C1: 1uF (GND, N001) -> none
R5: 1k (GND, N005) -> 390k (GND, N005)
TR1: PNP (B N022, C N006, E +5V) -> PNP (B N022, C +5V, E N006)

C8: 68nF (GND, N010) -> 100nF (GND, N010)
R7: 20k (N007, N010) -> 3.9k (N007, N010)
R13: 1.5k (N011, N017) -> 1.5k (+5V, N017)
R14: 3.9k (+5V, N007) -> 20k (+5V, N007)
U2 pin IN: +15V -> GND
+ + + +
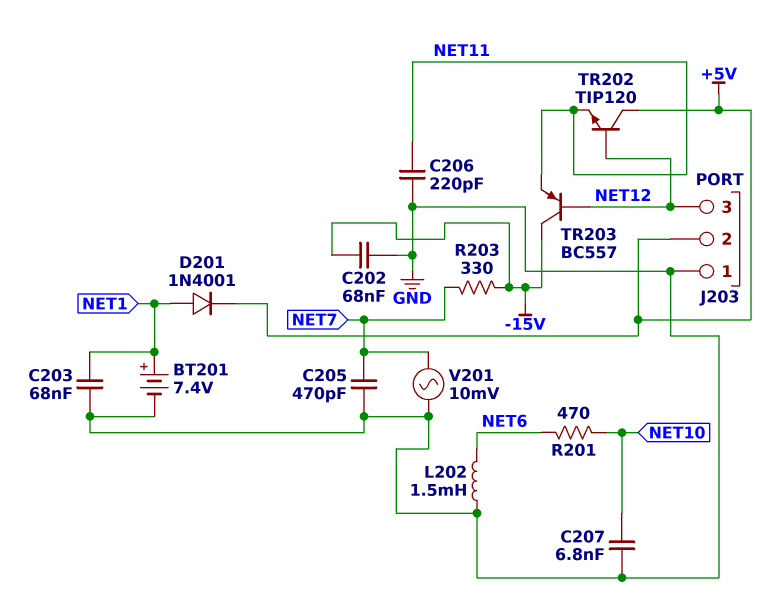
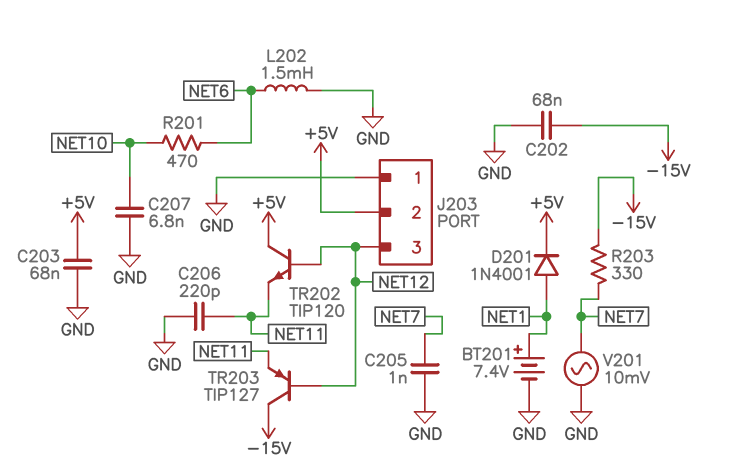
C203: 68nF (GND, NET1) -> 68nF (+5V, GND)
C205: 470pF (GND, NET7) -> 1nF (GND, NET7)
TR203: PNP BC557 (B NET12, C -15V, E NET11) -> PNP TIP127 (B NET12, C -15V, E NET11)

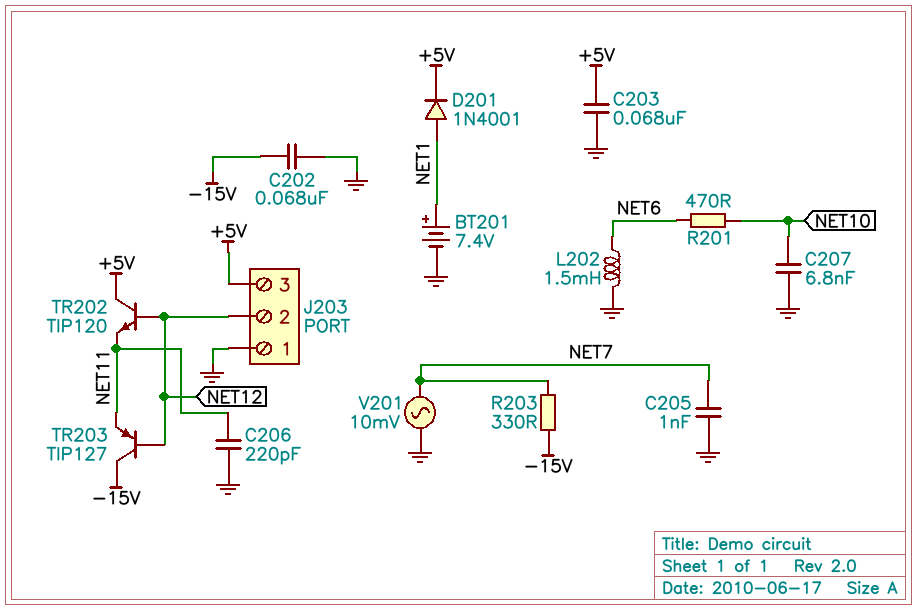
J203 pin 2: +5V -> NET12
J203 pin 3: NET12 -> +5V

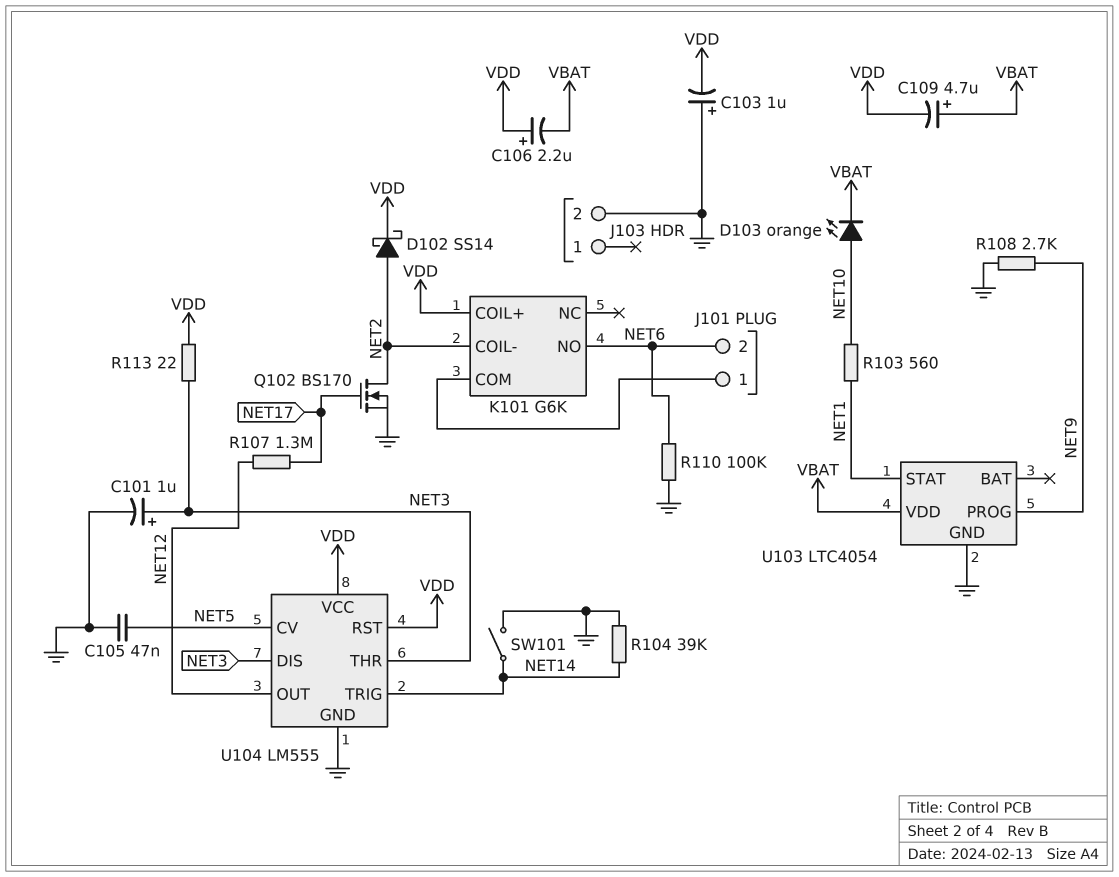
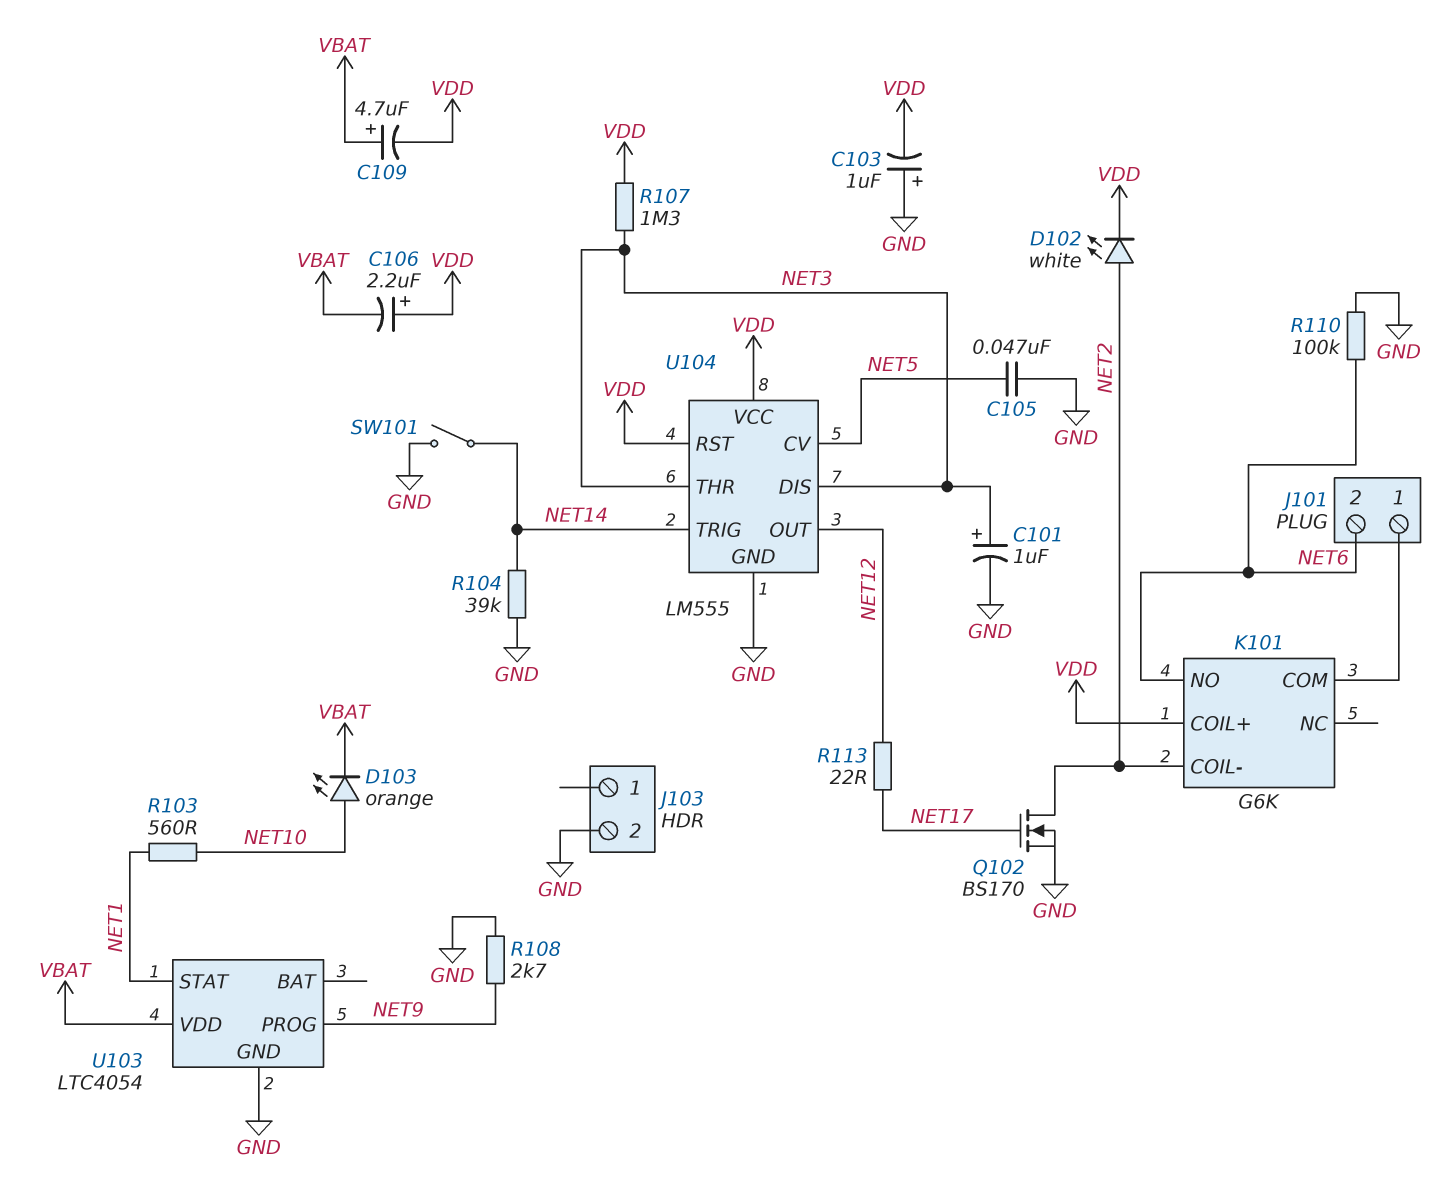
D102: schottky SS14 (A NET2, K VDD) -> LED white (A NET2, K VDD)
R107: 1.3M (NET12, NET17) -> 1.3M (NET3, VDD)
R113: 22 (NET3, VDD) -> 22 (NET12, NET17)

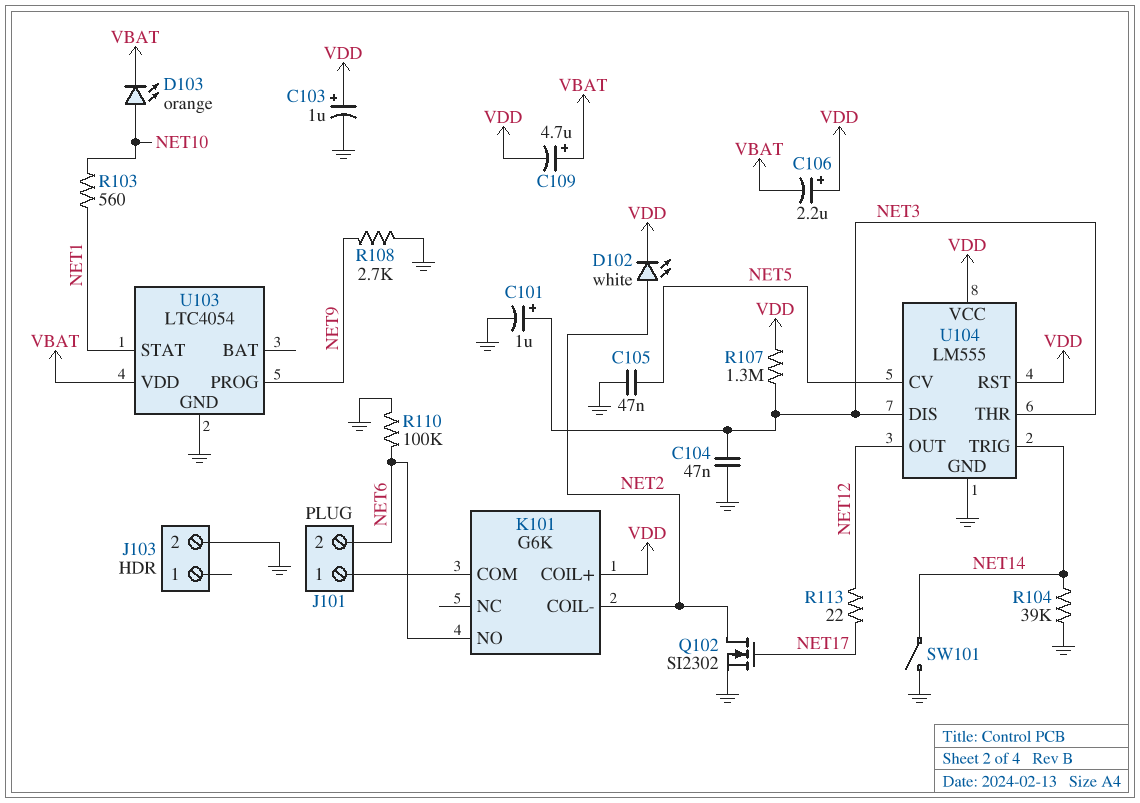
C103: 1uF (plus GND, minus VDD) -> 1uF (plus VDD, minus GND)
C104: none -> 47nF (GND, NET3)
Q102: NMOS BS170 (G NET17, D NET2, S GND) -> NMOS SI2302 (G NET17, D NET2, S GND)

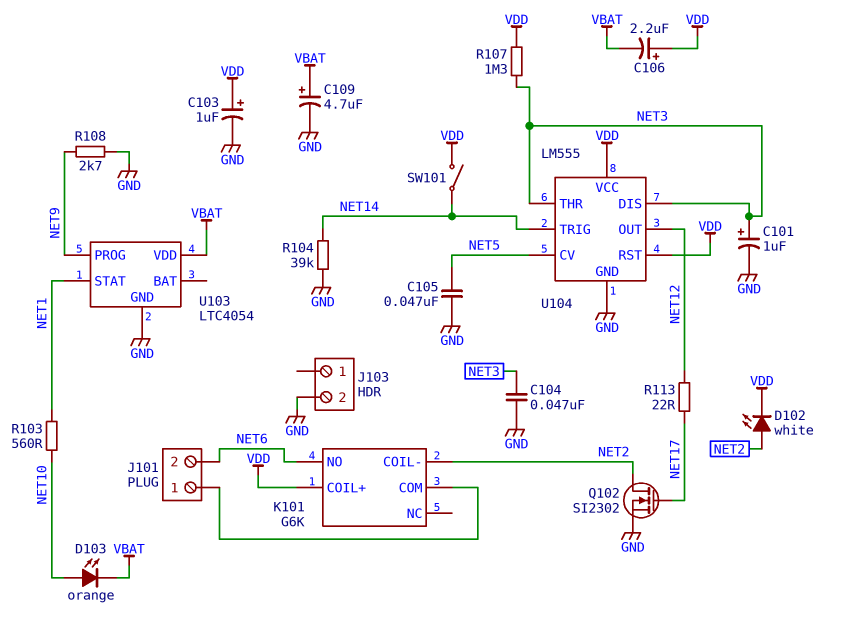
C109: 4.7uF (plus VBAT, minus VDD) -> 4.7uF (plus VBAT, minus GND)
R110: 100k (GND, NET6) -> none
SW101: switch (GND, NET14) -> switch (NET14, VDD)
+ + + +
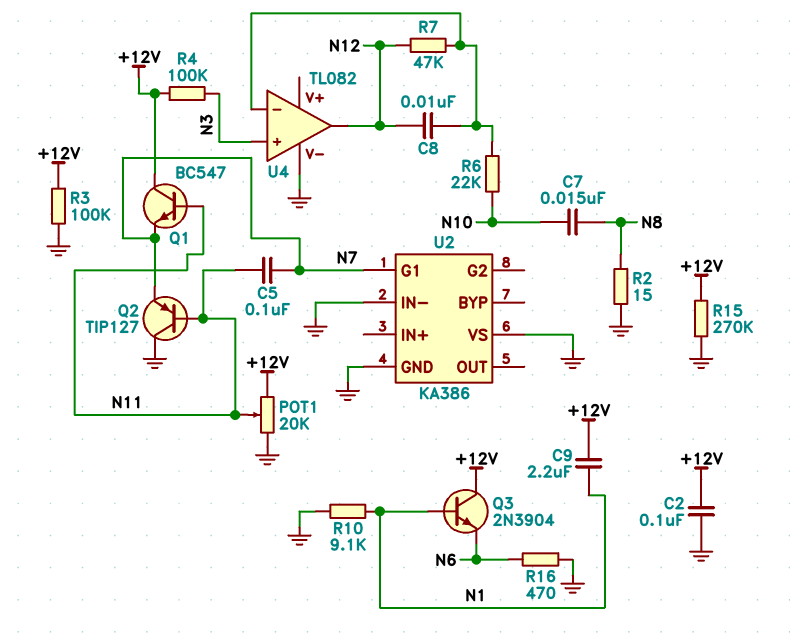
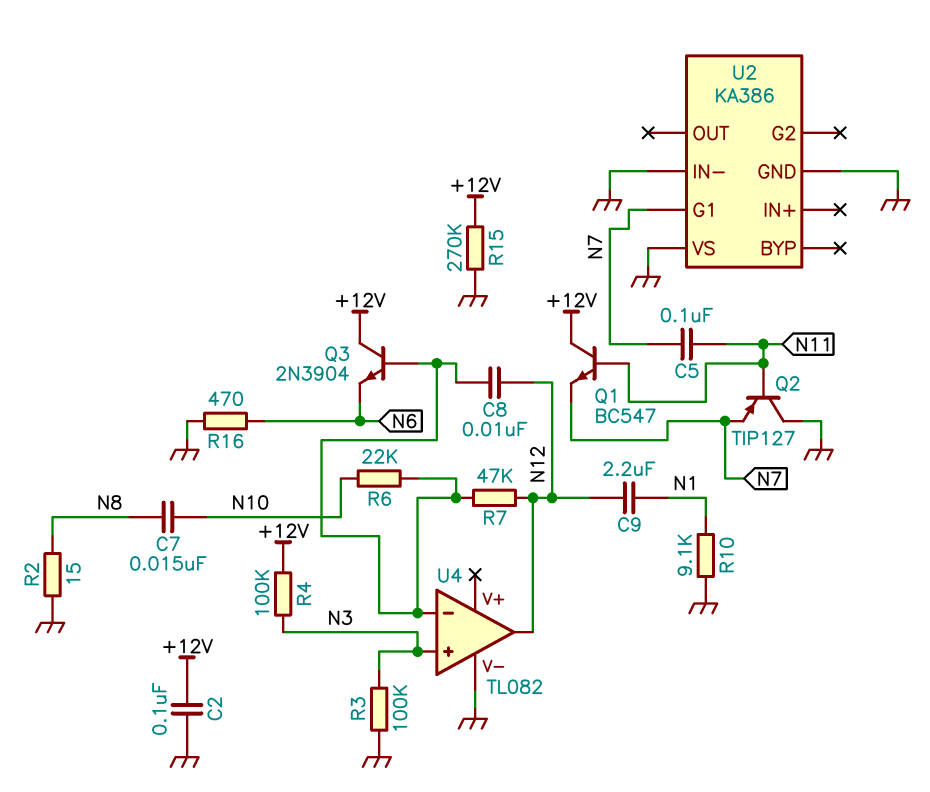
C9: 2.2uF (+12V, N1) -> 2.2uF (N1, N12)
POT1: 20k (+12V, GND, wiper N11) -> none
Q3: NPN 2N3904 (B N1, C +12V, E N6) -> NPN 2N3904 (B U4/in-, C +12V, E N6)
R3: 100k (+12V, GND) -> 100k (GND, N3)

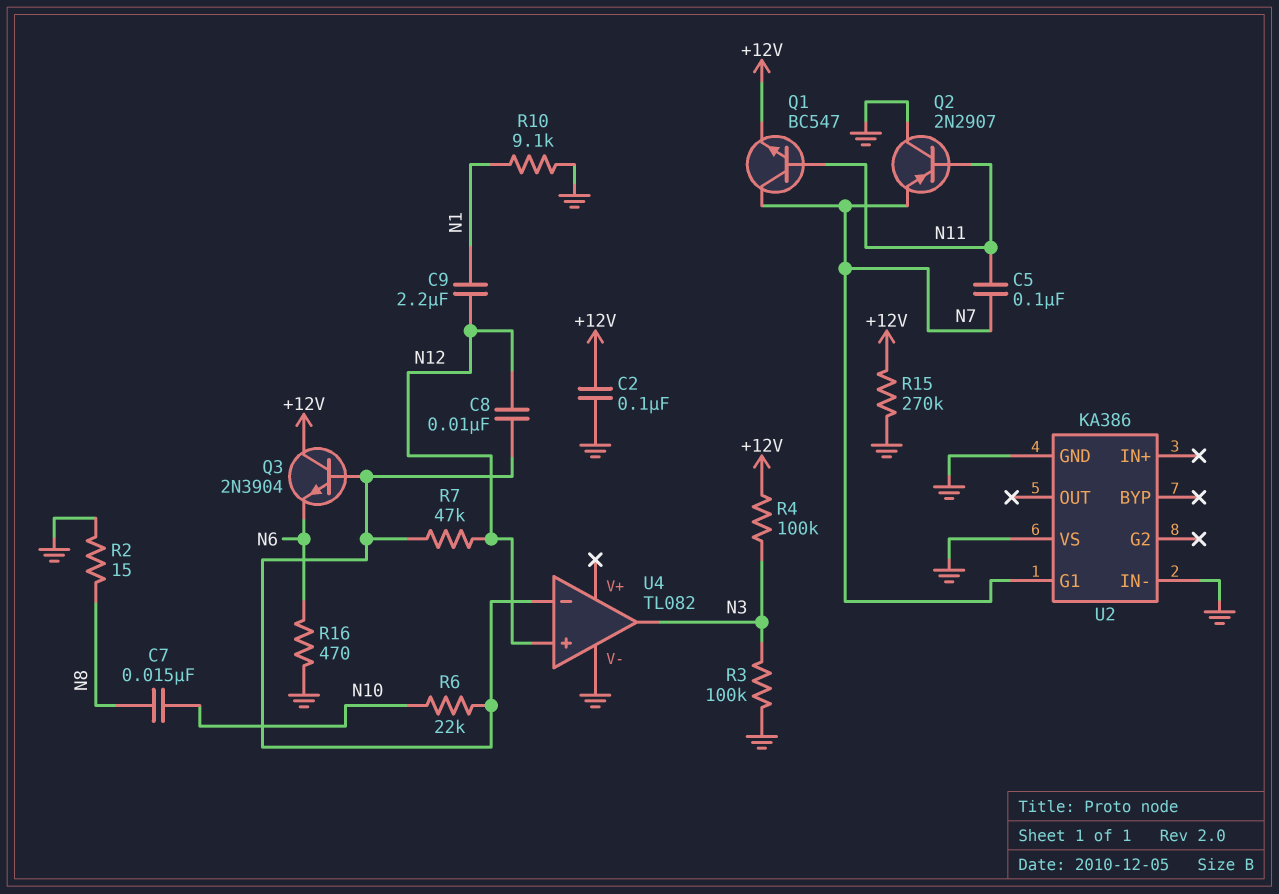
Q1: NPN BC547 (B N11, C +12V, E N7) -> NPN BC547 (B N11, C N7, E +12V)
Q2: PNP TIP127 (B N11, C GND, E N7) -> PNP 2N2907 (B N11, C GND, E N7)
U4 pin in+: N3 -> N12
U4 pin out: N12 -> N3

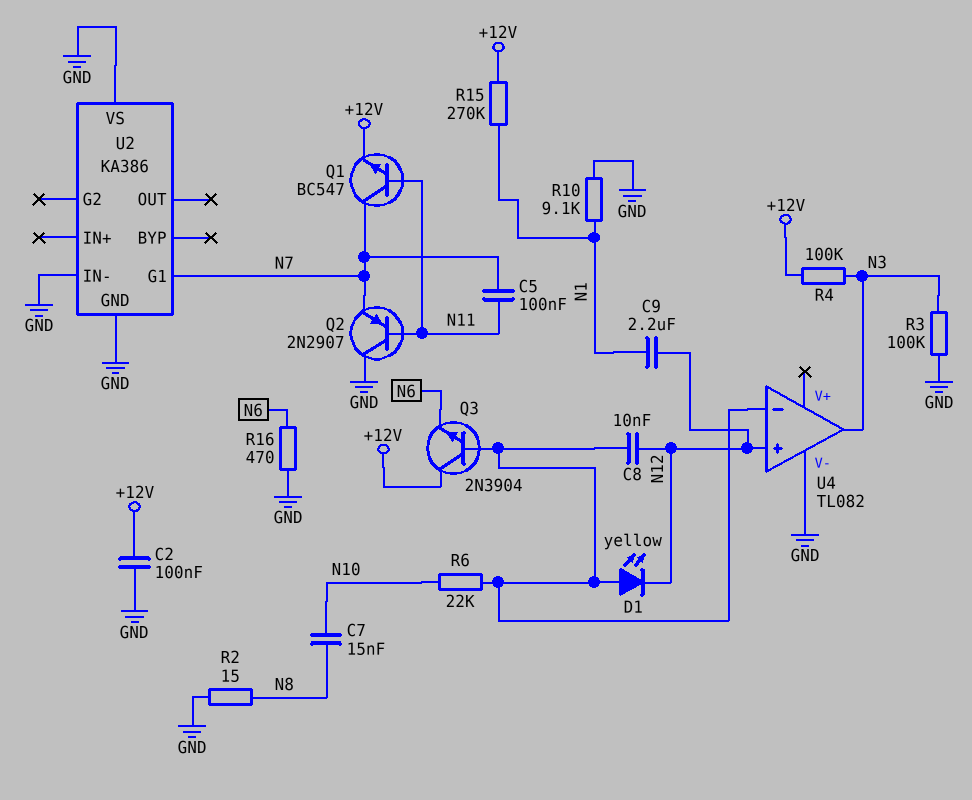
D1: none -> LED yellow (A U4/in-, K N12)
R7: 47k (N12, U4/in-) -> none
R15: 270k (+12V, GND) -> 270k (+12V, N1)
+ + + +
**WHAT IS EXPECTED**
Take the entries above and copy exactly the lines starting at the one with "Q3: NPN 2N3904" and ending at the one with "Q1: NPN BC547"; nothing outside that span, and no pictures.

**SOLVED PROBLEM**
Q3: NPN 2N3904 (B N1, C +12V, E N6) -> NPN 2N3904 (B U4/in-, C +12V, E N6)
R3: 100k (+12V, GND) -> 100k (GND, N3)

Q1: NPN BC547 (B N11, C +12V, E N7) -> NPN BC547 (B N11, C N7, E +12V)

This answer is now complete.